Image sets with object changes
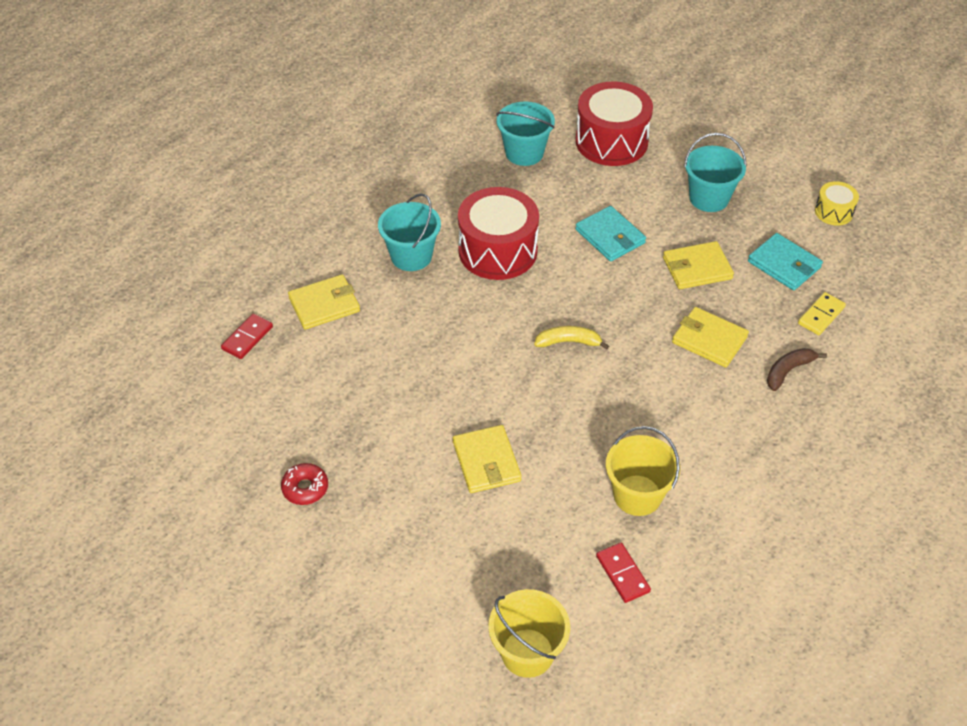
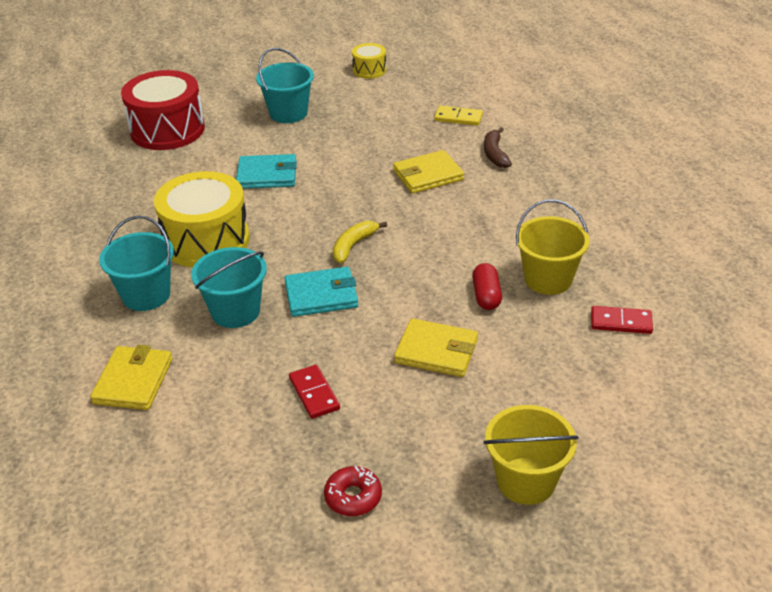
camera: 55 degrees left, 10 degrees down
(247, 338) = (107, 461): red domino -> red domino (314, 394)
(498, 251) = (206, 240): red drum -> yellow drum
(524, 153) = (115, 178): turquoise bucket -> turquoise bucket (235, 311)
(527, 653) = (664, 416): yellow bucket -> yellow bucket (526, 481)
(579, 462) = (486, 296): none -> red capsule
(697, 268) = (351, 149): yellow wallet -> none
(784, 264) = (393, 111): turquoise wallet -> turquoise wallet (321, 295)
(821, 315) = (458, 118): yellow domino -> yellow domino turned 60 degrees counterclockwise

DIRECTIONS:
The copy you produce must match the entries above exactly, except that it has no pictures.

RESPONSE TO THIS TASK:
camera: 55 degrees left, 10 degrees down
(247, 338) = (107, 461): red domino -> red domino (314, 394)
(498, 251) = (206, 240): red drum -> yellow drum
(524, 153) = (115, 178): turquoise bucket -> turquoise bucket (235, 311)
(527, 653) = (664, 416): yellow bucket -> yellow bucket (526, 481)
(579, 462) = (486, 296): none -> red capsule
(697, 268) = (351, 149): yellow wallet -> none
(784, 264) = (393, 111): turquoise wallet -> turquoise wallet (321, 295)
(821, 315) = (458, 118): yellow domino -> yellow domino turned 60 degrees counterclockwise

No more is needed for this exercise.